GOAL OF THE EXERCISE:
Go to the line below that has "orange brick I1:J1", print it and each line after it exactly, and stop after the line that has "white brick C6:E7"; leave out pictures.

(Scene change data)
..............................
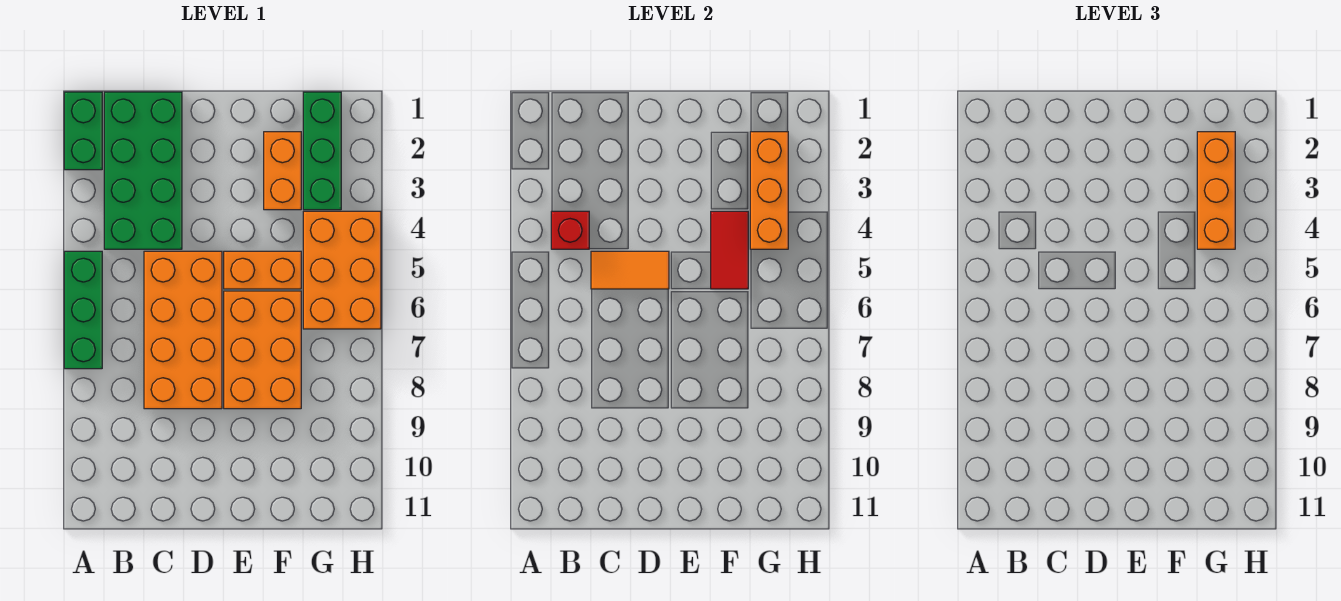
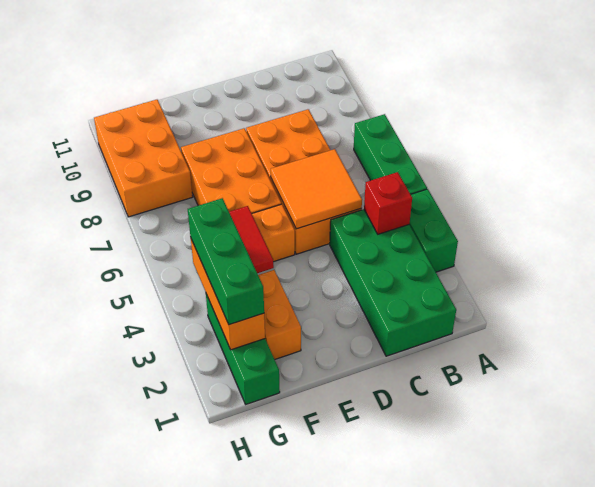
green brick A1:A2 level 1 -> green brick A3:A4 level 1
orange tile C5:D5 level 2 -> orange tile C5:D6 level 2
orange brick G2:G4 level 3 -> green brick G2:G4 level 3
orange brick G4:H6 level 1 -> orange brick G8:H10 level 1

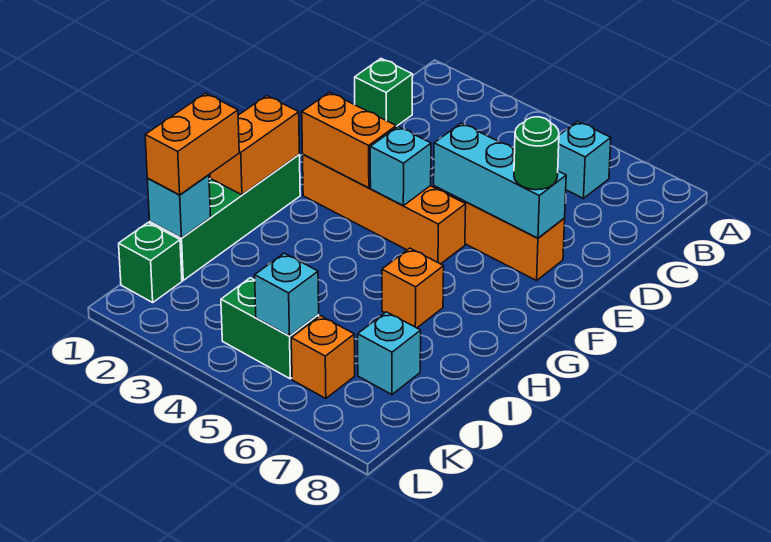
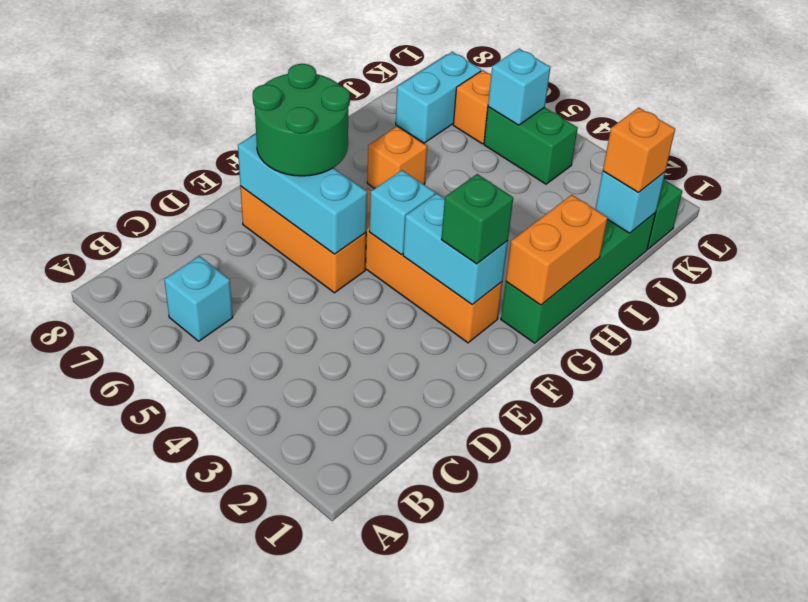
green brick C1 level 1 -> green brick F2 level 3
green round brick E7 level 3 -> green round brick E6:F7 level 3
orange brick F2:F3 level 2 -> cyan brick F2:F3 level 2
orange brick I1:J1 level 3 -> orange brick J1 level 3
cyan brick J7 level 1 -> cyan brick J7:K7 level 1

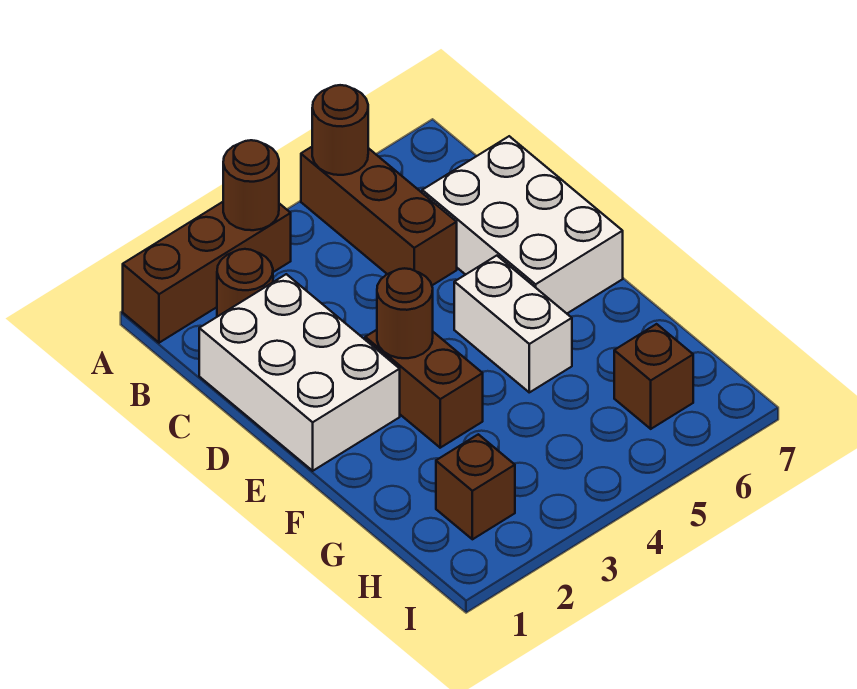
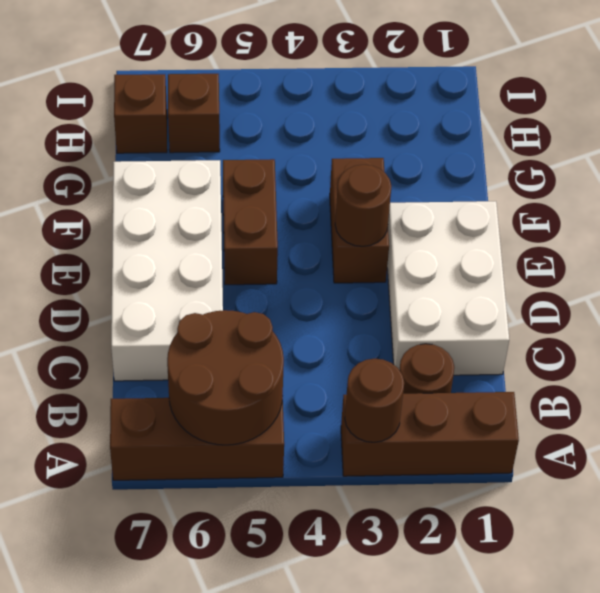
brown brick A5:C5 level 1 -> brown brick A5:A7 level 1
brown round brick A5 level 2 -> brown round brick A5:B6 level 2
white brick C6:E7 level 1 -> white brick C6:F7 level 1
white brick E5:F5 level 1 -> brown brick E5:F5 level 1
brown brick H2 level 1 -> brown brick H7 level 1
..............................
WRITTEN RESPONSE:
orange brick I1:J1 level 3 -> orange brick J1 level 3
cyan brick J7 level 1 -> cyan brick J7:K7 level 1

brown brick A5:C5 level 1 -> brown brick A5:A7 level 1
brown round brick A5 level 2 -> brown round brick A5:B6 level 2
white brick C6:E7 level 1 -> white brick C6:F7 level 1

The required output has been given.